What you are asked to do:
Somewhere below are a line with "J2 pin 1: AC2 -> AC1" and a later line with "TP2: none -> test point (Y13)". Output exactly those lines and all lines between them.

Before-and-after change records
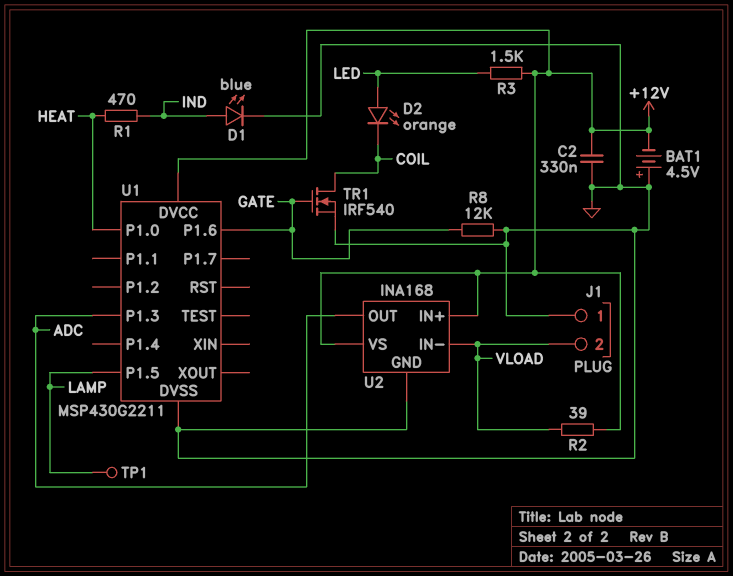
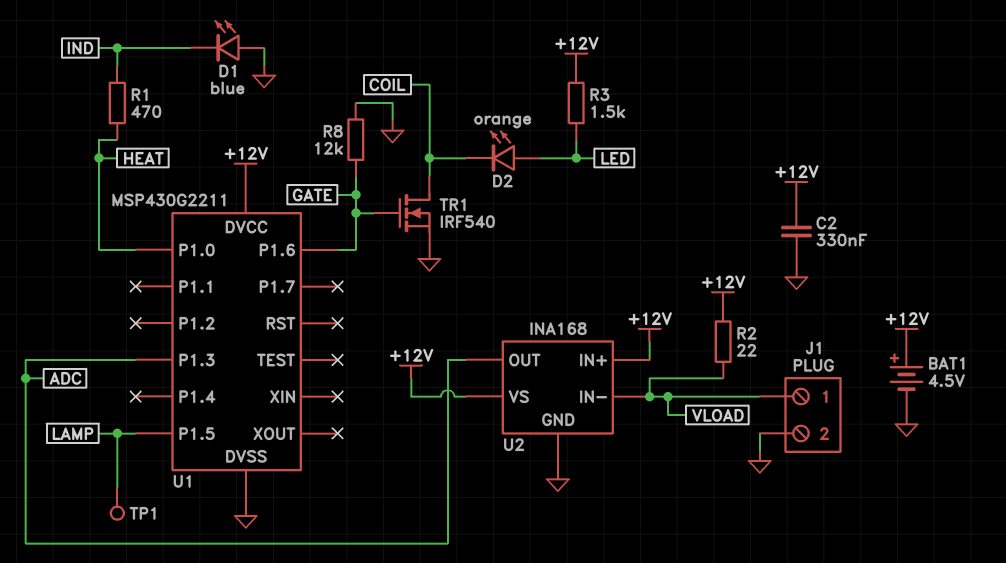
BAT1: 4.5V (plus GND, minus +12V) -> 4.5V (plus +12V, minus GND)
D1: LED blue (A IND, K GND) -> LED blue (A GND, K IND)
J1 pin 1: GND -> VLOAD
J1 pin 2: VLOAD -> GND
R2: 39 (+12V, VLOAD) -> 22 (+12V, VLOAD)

==

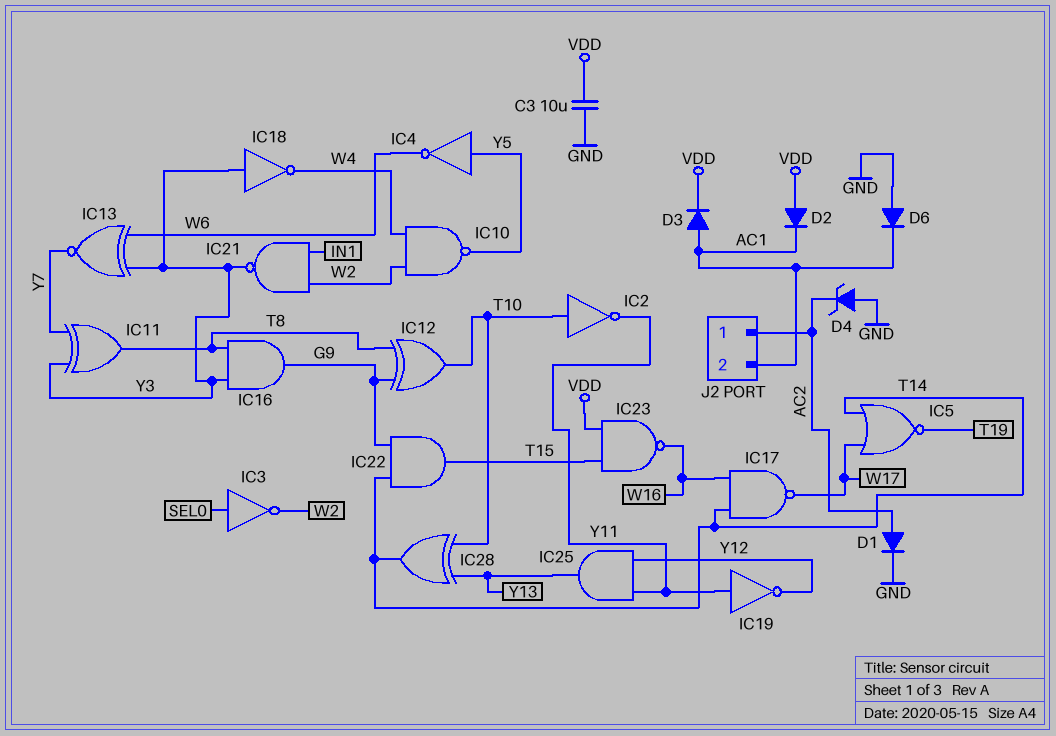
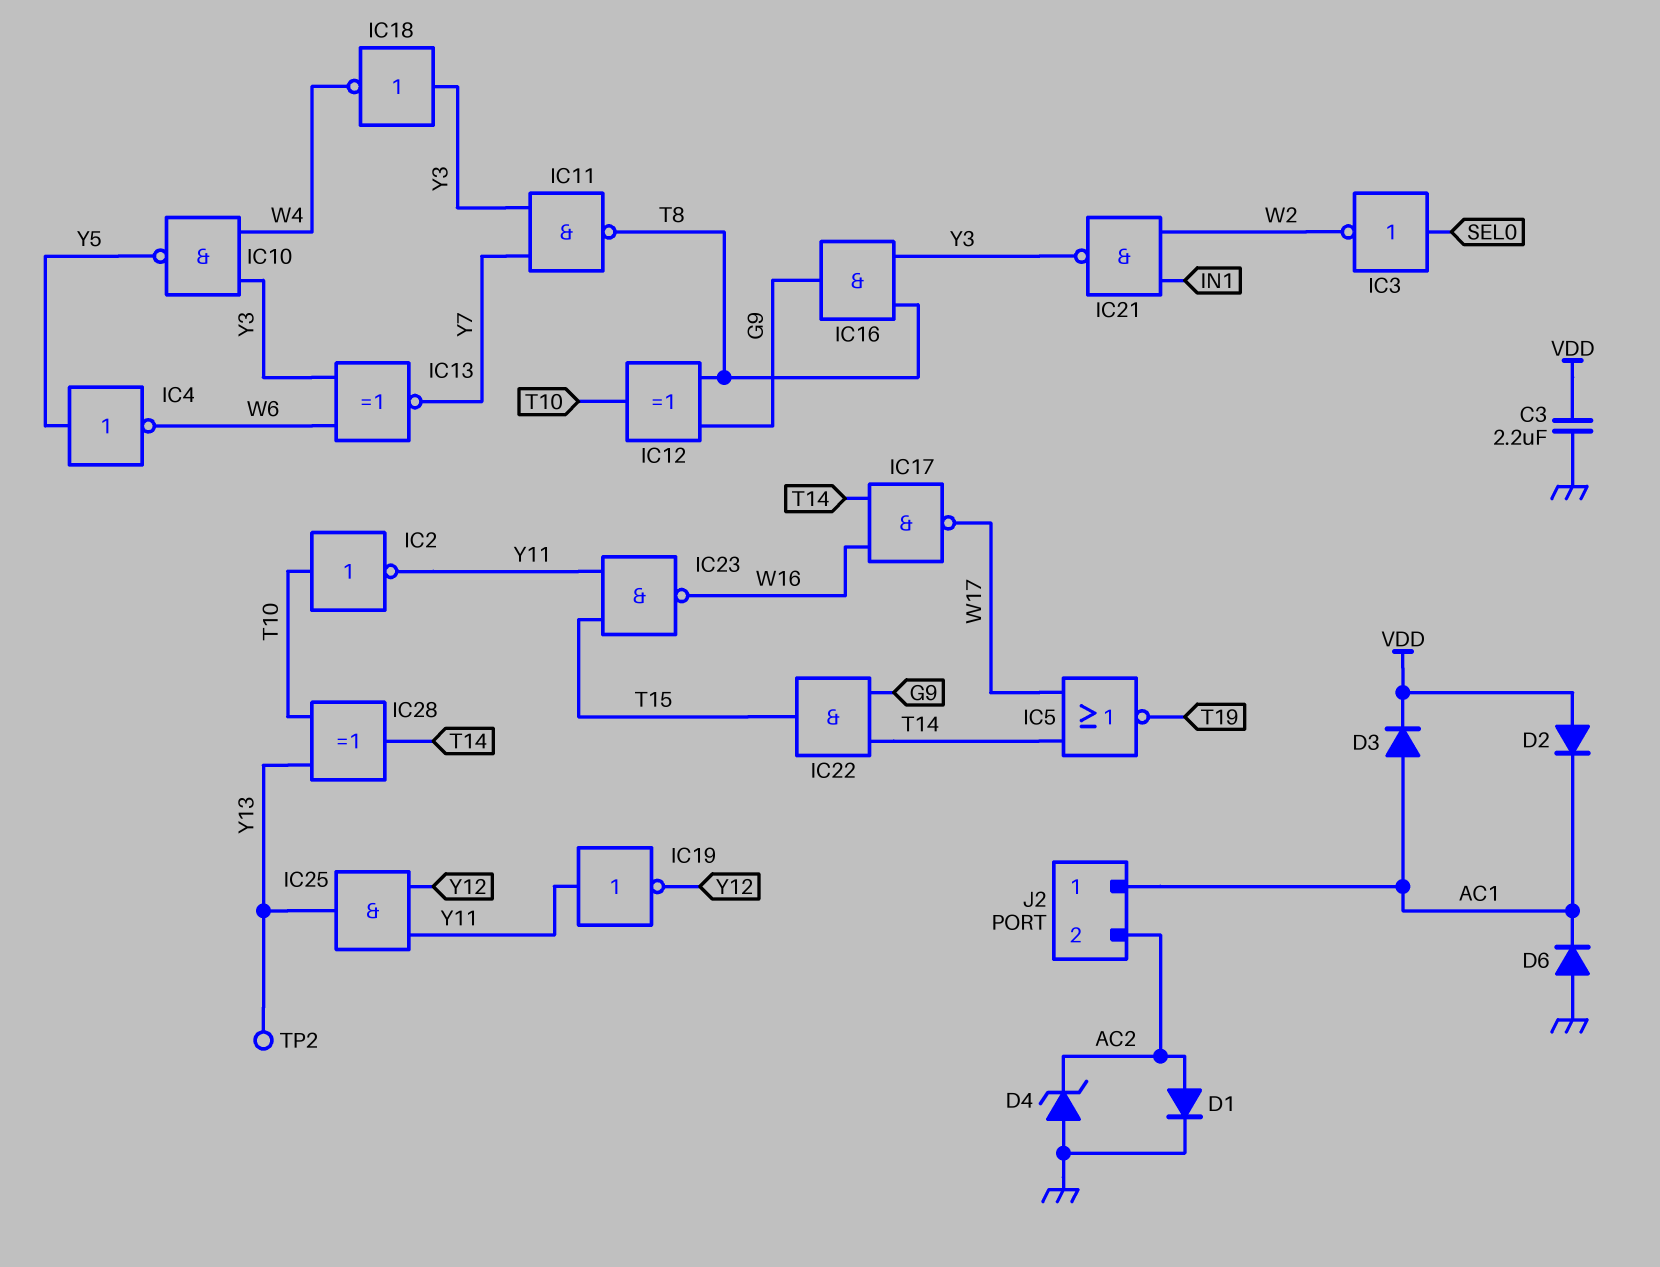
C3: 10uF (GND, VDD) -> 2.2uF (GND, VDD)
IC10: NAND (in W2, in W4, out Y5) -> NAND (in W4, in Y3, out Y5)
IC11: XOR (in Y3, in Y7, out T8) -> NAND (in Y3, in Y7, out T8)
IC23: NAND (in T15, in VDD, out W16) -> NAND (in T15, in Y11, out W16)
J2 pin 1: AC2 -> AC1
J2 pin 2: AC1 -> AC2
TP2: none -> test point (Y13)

Solution for this exercise:
J2 pin 1: AC2 -> AC1
J2 pin 2: AC1 -> AC2
TP2: none -> test point (Y13)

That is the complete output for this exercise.